**REQUIREMENT**
Please report each line in the material below that includes "from".

**DATASET**

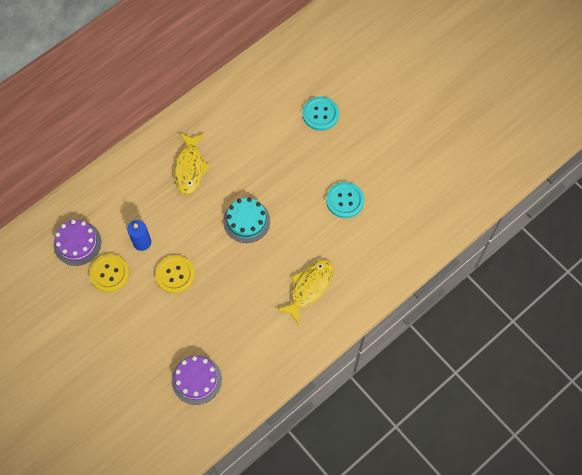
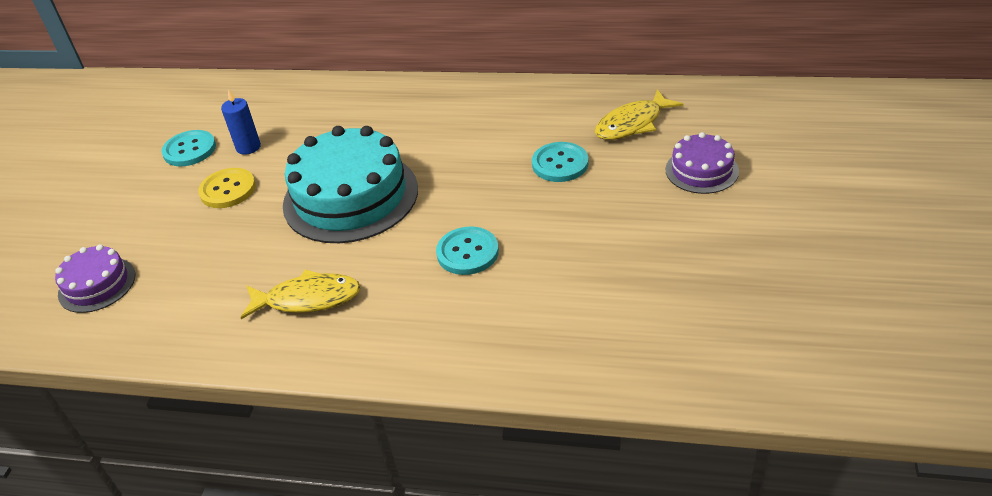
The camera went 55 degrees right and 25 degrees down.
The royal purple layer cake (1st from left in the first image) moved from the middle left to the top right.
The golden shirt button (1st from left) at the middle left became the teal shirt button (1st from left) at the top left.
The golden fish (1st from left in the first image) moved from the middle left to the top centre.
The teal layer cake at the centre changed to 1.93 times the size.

**THE ANSWER**
The royal purple layer cake (1st from left in the first image) moved from the middle left to the top right.
The golden shirt button (1st from left) at the middle left became the teal shirt button (1st from left) at the top left.
The golden fish (1st from left in the first image) moved from the middle left to the top centre.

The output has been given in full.